What the task requires
Return every line in the records below that contains the string "kern", copying each line in full.

___ Data supplied

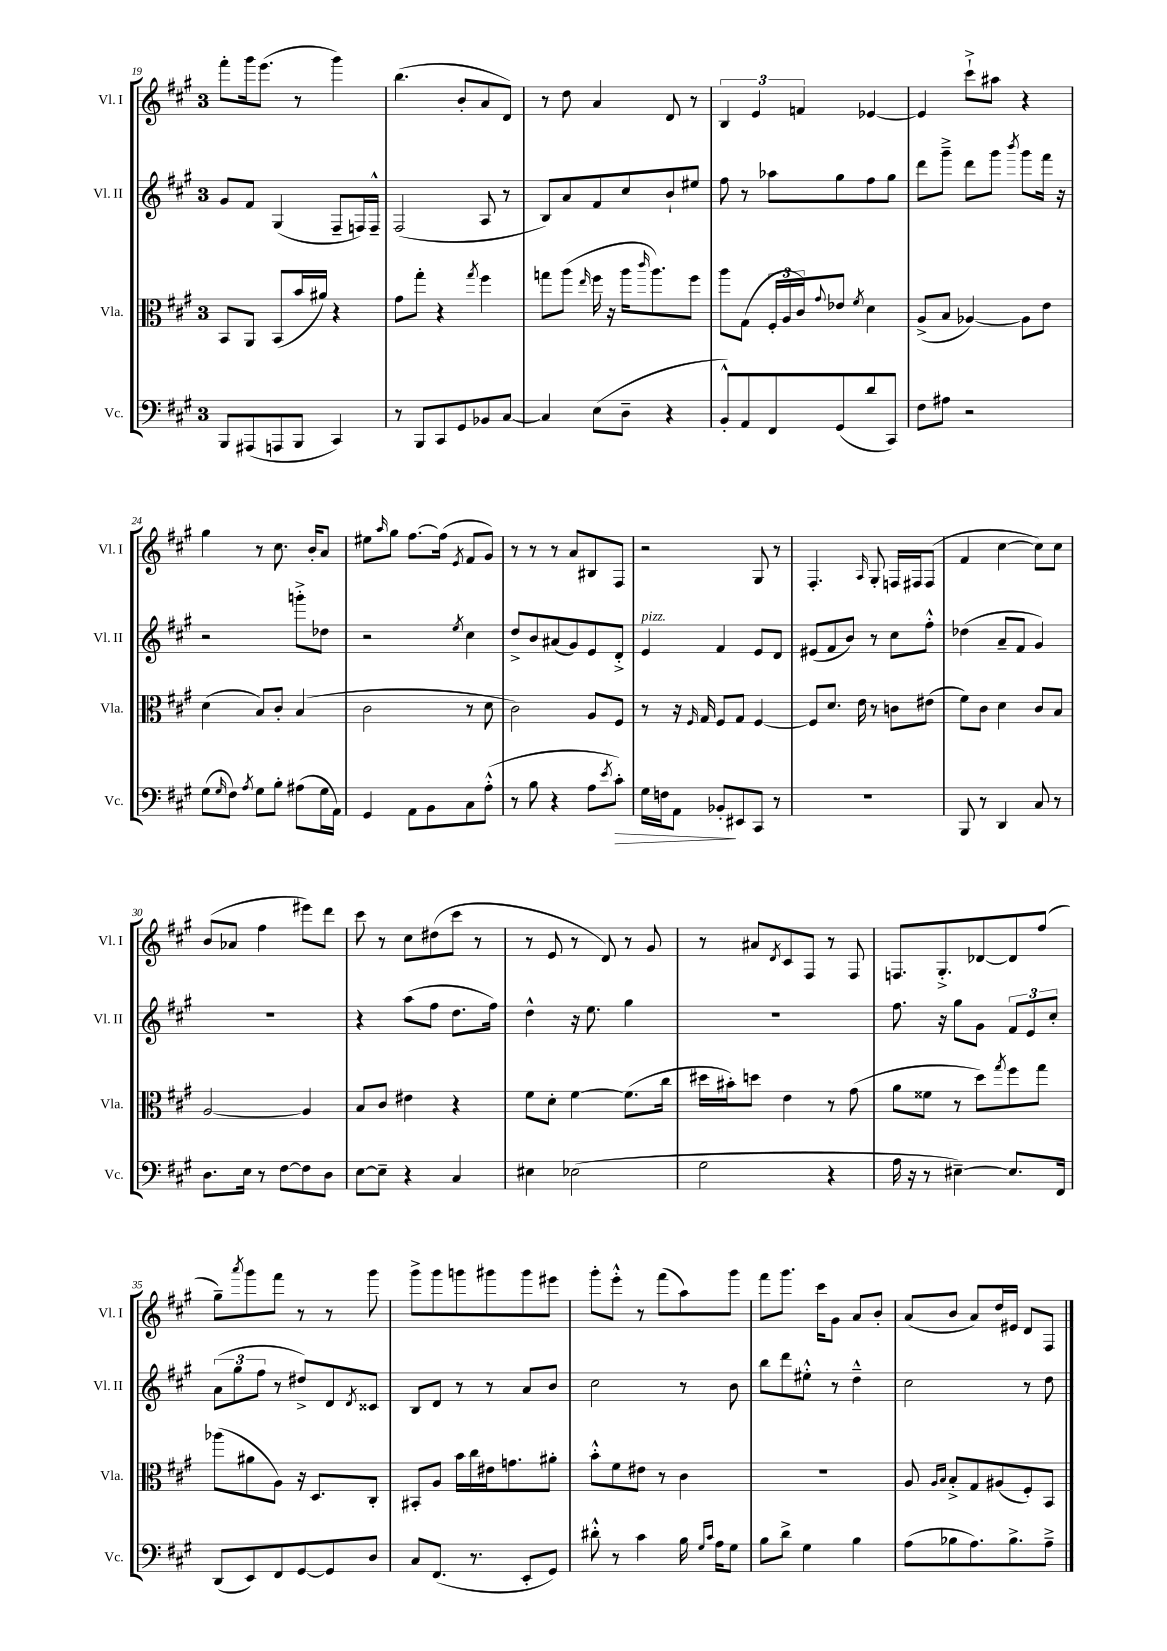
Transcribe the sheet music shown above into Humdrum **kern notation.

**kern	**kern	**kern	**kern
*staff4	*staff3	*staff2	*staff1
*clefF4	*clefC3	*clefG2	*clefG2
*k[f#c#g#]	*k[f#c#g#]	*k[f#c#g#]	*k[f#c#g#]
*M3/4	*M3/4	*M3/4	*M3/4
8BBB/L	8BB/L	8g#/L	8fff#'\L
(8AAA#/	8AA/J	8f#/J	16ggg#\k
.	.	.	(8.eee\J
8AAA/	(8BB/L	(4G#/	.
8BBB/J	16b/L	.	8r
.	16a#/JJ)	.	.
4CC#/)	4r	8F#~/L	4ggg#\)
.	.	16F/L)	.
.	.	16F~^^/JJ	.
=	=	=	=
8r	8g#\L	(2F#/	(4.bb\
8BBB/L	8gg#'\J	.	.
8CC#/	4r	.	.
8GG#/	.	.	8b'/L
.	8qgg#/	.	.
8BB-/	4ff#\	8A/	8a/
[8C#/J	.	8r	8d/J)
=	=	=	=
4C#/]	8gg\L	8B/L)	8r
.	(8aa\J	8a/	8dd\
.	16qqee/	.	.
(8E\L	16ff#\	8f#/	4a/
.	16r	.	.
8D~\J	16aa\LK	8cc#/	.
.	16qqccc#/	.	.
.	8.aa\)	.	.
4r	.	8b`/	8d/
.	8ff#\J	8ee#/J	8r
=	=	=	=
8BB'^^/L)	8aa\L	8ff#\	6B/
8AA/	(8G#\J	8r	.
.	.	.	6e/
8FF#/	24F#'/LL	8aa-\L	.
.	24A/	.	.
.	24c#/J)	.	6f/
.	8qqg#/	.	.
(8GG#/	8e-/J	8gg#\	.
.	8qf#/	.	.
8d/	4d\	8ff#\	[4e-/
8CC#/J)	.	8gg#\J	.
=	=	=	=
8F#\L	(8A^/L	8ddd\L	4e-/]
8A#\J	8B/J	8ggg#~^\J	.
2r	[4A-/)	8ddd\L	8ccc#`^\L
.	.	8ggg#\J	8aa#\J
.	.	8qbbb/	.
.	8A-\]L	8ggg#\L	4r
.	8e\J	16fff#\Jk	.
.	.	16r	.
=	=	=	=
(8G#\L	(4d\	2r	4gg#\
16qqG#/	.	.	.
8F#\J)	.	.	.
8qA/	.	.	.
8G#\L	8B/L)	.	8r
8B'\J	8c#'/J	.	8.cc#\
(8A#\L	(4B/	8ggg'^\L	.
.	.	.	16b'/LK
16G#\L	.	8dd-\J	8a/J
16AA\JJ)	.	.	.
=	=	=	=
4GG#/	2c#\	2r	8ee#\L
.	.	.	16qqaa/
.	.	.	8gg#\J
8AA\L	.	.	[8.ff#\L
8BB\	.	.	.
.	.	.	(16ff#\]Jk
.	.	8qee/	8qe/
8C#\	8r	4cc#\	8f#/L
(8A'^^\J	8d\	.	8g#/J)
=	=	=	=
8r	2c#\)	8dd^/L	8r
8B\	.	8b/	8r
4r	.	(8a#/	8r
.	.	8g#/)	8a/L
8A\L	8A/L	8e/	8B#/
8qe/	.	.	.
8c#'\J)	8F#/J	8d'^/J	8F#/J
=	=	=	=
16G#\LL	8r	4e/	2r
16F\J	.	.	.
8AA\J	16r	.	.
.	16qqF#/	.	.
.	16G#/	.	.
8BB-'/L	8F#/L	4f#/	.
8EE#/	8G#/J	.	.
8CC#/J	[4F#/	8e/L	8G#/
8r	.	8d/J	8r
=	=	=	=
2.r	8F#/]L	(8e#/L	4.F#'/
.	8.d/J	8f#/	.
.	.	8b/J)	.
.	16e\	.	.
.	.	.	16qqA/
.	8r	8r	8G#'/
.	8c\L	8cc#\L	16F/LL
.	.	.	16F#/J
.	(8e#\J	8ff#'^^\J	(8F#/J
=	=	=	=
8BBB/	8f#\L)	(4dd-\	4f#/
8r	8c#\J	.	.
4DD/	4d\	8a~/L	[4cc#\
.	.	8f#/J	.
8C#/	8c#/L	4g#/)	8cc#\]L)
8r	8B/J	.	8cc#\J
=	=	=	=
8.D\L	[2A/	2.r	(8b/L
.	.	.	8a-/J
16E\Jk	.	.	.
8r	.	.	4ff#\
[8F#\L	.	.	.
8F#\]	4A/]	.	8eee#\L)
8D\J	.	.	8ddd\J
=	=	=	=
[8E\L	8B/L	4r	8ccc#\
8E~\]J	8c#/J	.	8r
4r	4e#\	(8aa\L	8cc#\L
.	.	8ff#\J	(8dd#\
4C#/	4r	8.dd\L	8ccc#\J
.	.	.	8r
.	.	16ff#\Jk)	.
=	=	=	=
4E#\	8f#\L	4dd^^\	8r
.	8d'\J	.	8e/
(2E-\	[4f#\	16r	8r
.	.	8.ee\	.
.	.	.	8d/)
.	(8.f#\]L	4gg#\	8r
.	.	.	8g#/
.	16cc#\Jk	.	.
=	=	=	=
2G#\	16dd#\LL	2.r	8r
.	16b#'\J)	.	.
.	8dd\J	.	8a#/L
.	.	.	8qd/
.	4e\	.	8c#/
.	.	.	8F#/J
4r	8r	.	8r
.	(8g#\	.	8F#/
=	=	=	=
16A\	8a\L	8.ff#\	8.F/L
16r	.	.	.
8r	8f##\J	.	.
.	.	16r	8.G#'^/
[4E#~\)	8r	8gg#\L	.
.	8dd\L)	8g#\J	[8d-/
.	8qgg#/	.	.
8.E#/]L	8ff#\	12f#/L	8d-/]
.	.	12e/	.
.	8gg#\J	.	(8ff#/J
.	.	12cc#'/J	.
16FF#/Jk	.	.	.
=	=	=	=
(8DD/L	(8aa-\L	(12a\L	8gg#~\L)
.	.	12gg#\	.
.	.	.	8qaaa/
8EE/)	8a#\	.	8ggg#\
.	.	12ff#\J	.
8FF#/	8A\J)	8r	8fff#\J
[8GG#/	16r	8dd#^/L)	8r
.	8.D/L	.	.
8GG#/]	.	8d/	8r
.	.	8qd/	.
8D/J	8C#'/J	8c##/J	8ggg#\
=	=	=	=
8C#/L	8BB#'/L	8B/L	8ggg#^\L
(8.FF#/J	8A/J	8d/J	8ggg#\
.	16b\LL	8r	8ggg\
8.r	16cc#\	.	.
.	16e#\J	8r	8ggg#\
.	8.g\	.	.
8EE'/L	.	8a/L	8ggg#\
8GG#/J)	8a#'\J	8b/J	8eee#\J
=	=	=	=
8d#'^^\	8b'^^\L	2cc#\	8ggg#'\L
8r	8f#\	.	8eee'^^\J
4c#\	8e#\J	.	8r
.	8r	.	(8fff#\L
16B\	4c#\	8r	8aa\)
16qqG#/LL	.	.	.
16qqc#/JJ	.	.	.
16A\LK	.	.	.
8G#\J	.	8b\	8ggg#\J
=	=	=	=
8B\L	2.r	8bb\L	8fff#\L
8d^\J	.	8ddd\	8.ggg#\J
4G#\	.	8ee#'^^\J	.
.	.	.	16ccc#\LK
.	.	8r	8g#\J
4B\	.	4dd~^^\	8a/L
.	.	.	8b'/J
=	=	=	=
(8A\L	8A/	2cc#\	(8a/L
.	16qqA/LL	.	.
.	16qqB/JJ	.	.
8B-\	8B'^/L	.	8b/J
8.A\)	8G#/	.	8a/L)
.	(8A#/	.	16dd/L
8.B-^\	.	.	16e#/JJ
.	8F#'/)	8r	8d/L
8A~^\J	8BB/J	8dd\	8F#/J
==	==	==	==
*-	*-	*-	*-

______

Exercise result
Transcribe the sheet music shown above into Humdrum **kern notation.
**kern	**kern	**kern	**kern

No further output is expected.